OPDRACHT —
Geef de regels van het materiaal als Markdown-tabel met de kolommen "Nr" (volgnummer) en "Regel". Begin bij de regel met "cyan arrow: rotated 108" en ga door tot en met het einde van het materiaal, zonder lege regels en zonder de afbeeldingen.

-------

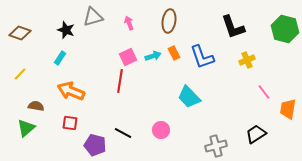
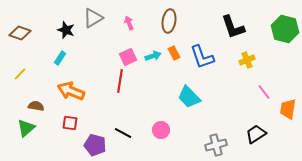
gray triangle: moved 1 px down; rotated 15 degrees counterclockwise
gray cross: moved 1 px up
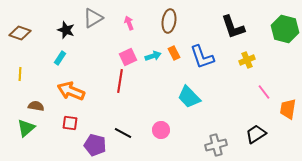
yellow line: rotated 40 degrees counterclockwise
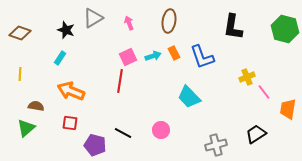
black L-shape: rotated 28 degrees clockwise
yellow cross: moved 17 px down
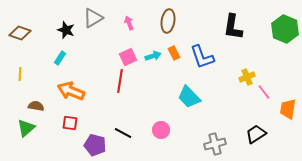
brown ellipse: moved 1 px left
green hexagon: rotated 8 degrees clockwise
gray cross: moved 1 px left, 1 px up
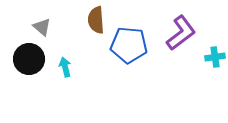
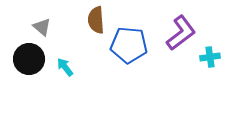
cyan cross: moved 5 px left
cyan arrow: rotated 24 degrees counterclockwise
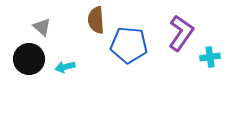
purple L-shape: rotated 18 degrees counterclockwise
cyan arrow: rotated 66 degrees counterclockwise
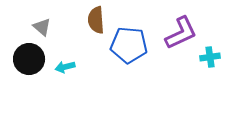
purple L-shape: rotated 30 degrees clockwise
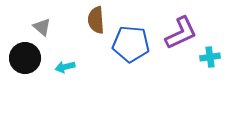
blue pentagon: moved 2 px right, 1 px up
black circle: moved 4 px left, 1 px up
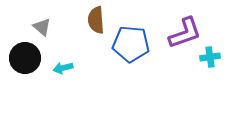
purple L-shape: moved 4 px right; rotated 6 degrees clockwise
cyan arrow: moved 2 px left, 1 px down
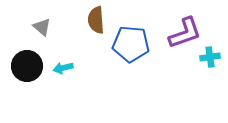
black circle: moved 2 px right, 8 px down
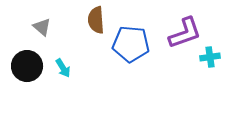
cyan arrow: rotated 108 degrees counterclockwise
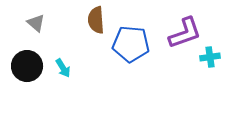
gray triangle: moved 6 px left, 4 px up
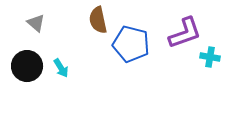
brown semicircle: moved 2 px right; rotated 8 degrees counterclockwise
blue pentagon: rotated 9 degrees clockwise
cyan cross: rotated 18 degrees clockwise
cyan arrow: moved 2 px left
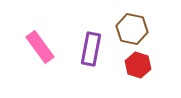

-------

UITGEWERKT ANTWOORD —
| Nr | Regel |
|---|---|
| 1 | cyan arrow: rotated 108 degrees counterclockwise |
| 2 | gray triangle: moved 6 px left, 4 px up |
| 3 | brown semicircle: moved 2 px right; rotated 8 degrees counterclockwise |
| 4 | blue pentagon: rotated 9 degrees clockwise |
| 5 | cyan cross: rotated 18 degrees clockwise |
| 6 | cyan arrow: moved 2 px left |